Provided entries START
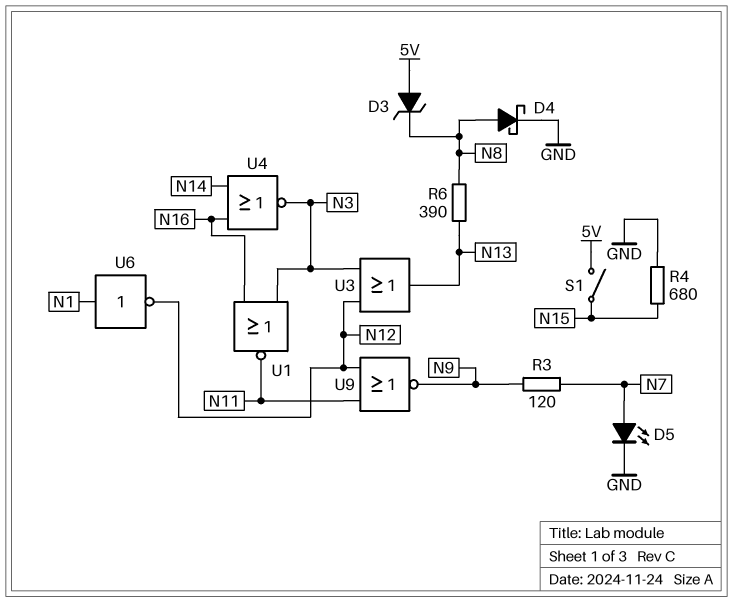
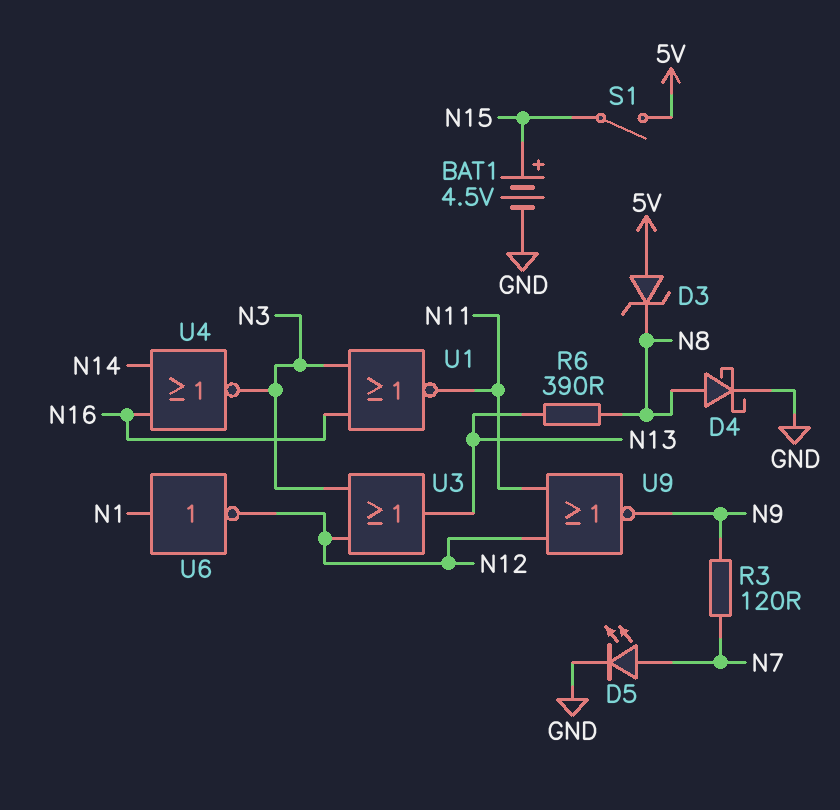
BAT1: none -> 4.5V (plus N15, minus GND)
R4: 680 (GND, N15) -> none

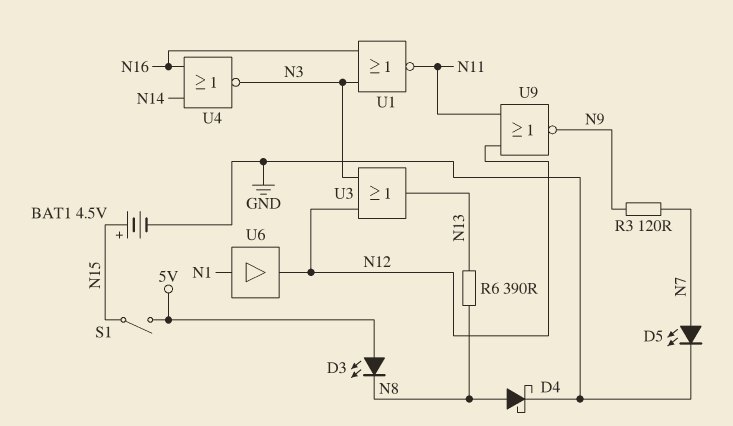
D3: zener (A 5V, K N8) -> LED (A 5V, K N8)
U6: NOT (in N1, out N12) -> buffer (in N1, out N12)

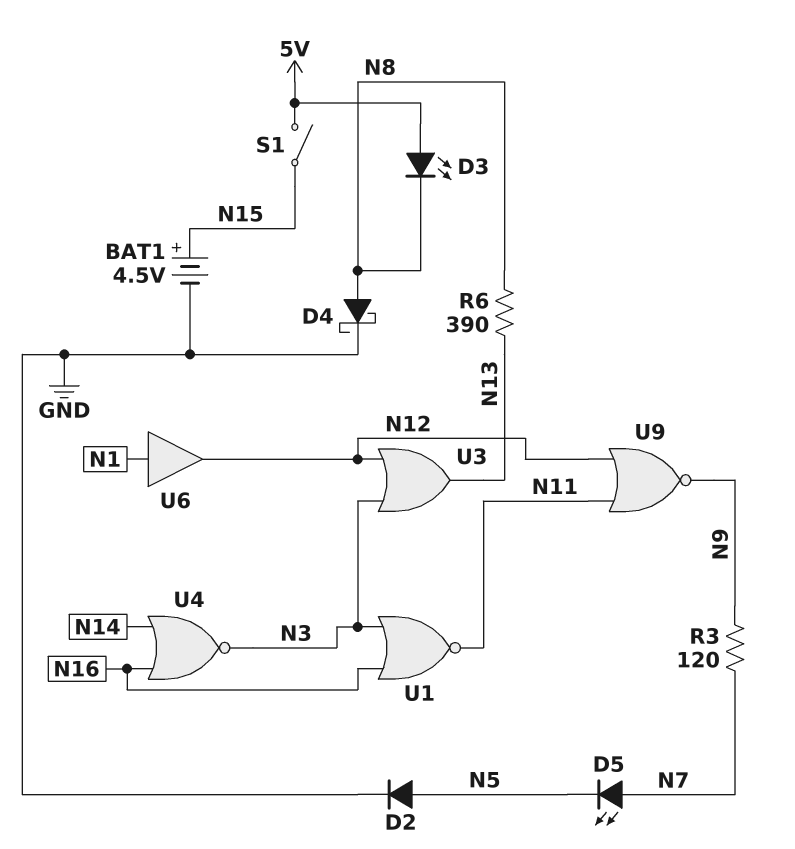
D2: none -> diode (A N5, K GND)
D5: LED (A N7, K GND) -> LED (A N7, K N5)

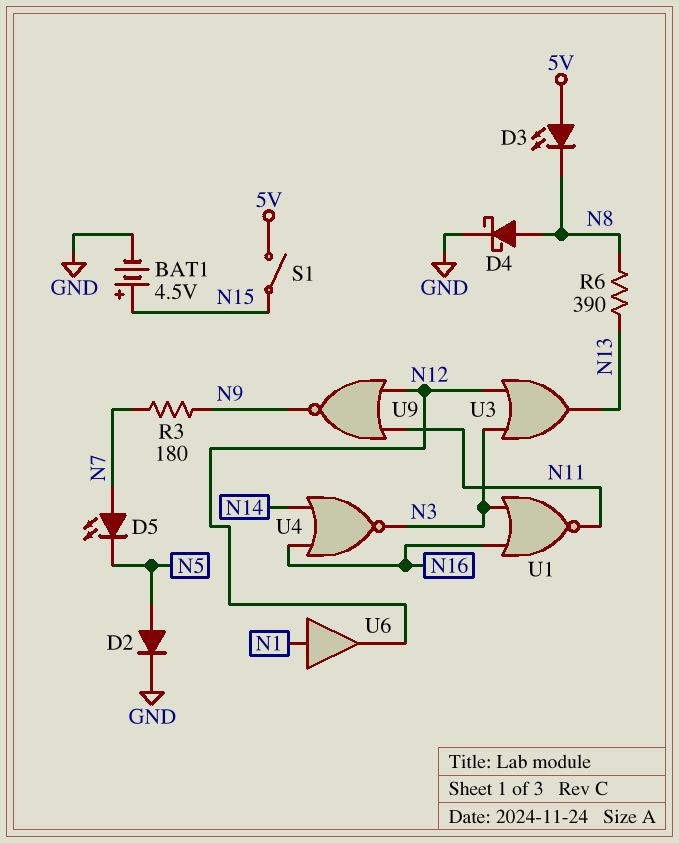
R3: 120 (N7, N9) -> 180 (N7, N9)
Provided entries END
■ Description of the task ■
Each entry above must be restated word for word; the pictures stay out of the copy.

■ Response ■
BAT1: none -> 4.5V (plus N15, minus GND)
R4: 680 (GND, N15) -> none

D3: zener (A 5V, K N8) -> LED (A 5V, K N8)
U6: NOT (in N1, out N12) -> buffer (in N1, out N12)

D2: none -> diode (A N5, K GND)
D5: LED (A N7, K GND) -> LED (A N7, K N5)

R3: 120 (N7, N9) -> 180 (N7, N9)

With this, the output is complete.